=== DATA PROVIDED ===
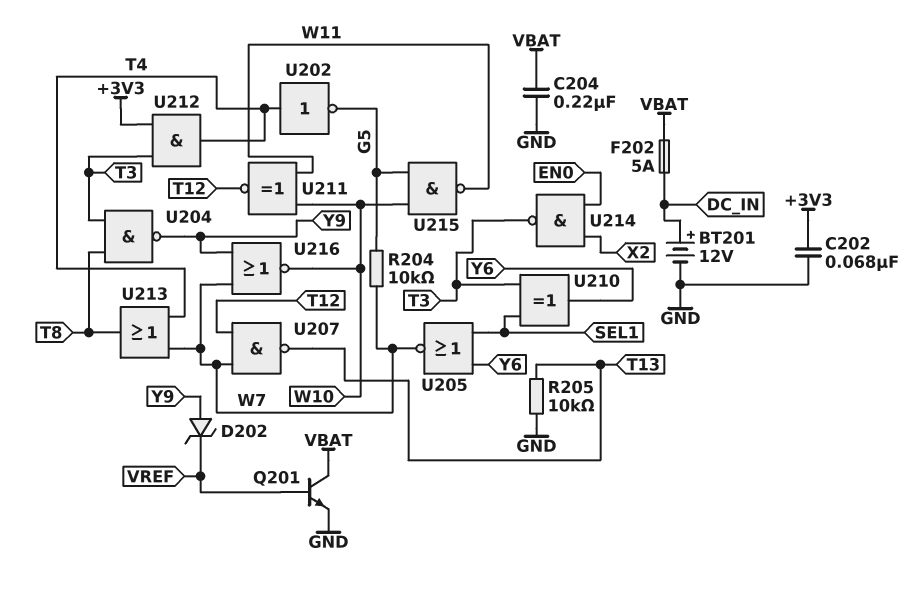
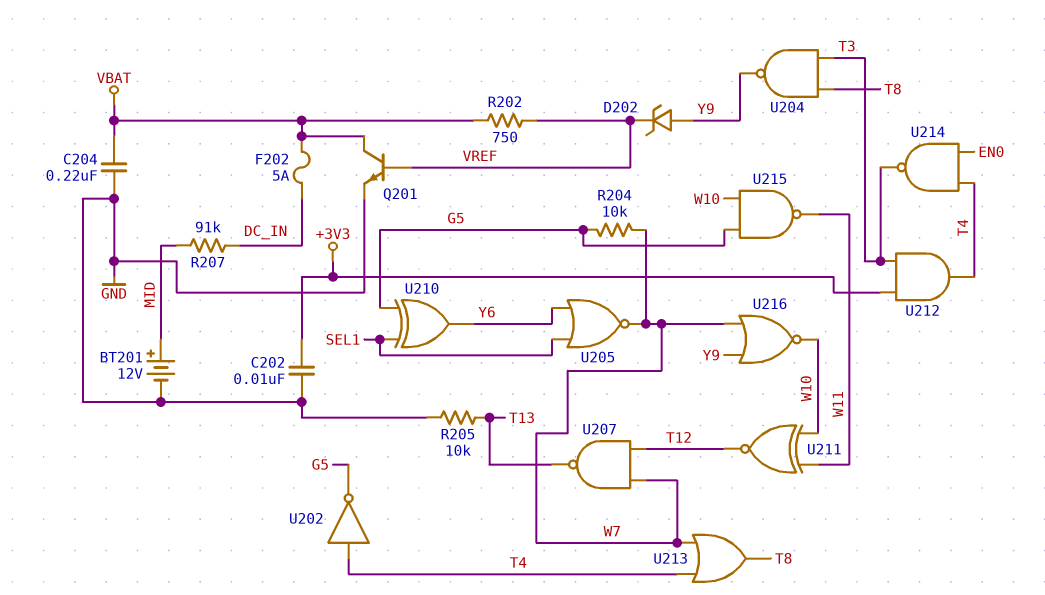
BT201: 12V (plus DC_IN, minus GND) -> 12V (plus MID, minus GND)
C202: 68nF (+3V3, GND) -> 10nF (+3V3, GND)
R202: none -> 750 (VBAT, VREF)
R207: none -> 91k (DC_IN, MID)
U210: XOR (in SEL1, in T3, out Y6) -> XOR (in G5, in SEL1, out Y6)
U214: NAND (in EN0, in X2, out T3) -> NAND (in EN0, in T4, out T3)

=== EXERCISE DESCRIPTION ===
Pull out all lines from the entries above in which the word "none" appears.

=== REPLY ===
R202: none -> 750 (VBAT, VREF)
R207: none -> 91k (DC_IN, MID)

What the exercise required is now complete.